» **Information**:
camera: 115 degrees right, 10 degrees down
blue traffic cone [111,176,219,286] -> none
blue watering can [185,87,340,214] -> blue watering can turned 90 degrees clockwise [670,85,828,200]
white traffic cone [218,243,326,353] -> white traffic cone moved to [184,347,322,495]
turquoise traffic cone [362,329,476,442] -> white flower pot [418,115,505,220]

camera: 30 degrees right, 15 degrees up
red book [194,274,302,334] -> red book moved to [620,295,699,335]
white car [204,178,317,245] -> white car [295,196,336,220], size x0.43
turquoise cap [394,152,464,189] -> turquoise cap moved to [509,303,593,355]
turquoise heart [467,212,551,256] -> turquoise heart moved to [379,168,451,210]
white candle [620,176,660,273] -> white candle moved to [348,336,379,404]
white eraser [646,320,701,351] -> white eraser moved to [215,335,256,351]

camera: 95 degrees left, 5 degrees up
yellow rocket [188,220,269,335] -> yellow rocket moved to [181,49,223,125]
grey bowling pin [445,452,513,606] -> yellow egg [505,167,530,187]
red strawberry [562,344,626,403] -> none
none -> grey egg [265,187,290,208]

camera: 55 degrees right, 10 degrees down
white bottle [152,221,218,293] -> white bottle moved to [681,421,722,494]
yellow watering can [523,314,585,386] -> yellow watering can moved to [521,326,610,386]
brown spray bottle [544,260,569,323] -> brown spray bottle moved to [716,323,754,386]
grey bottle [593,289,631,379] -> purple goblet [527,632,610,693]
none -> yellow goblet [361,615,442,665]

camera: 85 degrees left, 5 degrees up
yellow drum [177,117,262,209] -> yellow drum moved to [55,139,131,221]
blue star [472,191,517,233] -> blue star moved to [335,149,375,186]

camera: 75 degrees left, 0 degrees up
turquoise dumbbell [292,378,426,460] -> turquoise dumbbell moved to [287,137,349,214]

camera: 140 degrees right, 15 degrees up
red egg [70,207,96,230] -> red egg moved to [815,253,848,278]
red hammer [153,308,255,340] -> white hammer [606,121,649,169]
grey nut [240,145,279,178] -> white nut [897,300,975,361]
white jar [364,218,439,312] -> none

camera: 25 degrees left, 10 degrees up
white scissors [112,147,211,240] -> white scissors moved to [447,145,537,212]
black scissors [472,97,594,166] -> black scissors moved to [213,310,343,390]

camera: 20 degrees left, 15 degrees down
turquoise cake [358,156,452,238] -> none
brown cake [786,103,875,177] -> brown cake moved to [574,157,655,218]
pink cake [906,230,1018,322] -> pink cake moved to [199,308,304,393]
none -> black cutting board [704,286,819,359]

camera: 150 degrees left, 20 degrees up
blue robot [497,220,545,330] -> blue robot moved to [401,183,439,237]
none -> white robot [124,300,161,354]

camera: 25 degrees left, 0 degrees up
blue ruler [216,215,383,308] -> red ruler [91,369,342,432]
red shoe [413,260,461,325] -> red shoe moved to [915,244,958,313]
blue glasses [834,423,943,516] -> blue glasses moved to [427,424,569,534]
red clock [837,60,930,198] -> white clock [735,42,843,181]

» **Task brief**: The answer should be an exact copy of the lines from the first line of the data through the line with "white bottle [152,221,218,293]" and should contain nothing else.

» **Problem solution**:
camera: 115 degrees right, 10 degrees down
blue traffic cone [111,176,219,286] -> none
blue watering can [185,87,340,214] -> blue watering can turned 90 degrees clockwise [670,85,828,200]
white traffic cone [218,243,326,353] -> white traffic cone moved to [184,347,322,495]
turquoise traffic cone [362,329,476,442] -> white flower pot [418,115,505,220]

camera: 30 degrees right, 15 degrees up
red book [194,274,302,334] -> red book moved to [620,295,699,335]
white car [204,178,317,245] -> white car [295,196,336,220], size x0.43
turquoise cap [394,152,464,189] -> turquoise cap moved to [509,303,593,355]
turquoise heart [467,212,551,256] -> turquoise heart moved to [379,168,451,210]
white candle [620,176,660,273] -> white candle moved to [348,336,379,404]
white eraser [646,320,701,351] -> white eraser moved to [215,335,256,351]

camera: 95 degrees left, 5 degrees up
yellow rocket [188,220,269,335] -> yellow rocket moved to [181,49,223,125]
grey bowling pin [445,452,513,606] -> yellow egg [505,167,530,187]
red strawberry [562,344,626,403] -> none
none -> grey egg [265,187,290,208]

camera: 55 degrees right, 10 degrees down
white bottle [152,221,218,293] -> white bottle moved to [681,421,722,494]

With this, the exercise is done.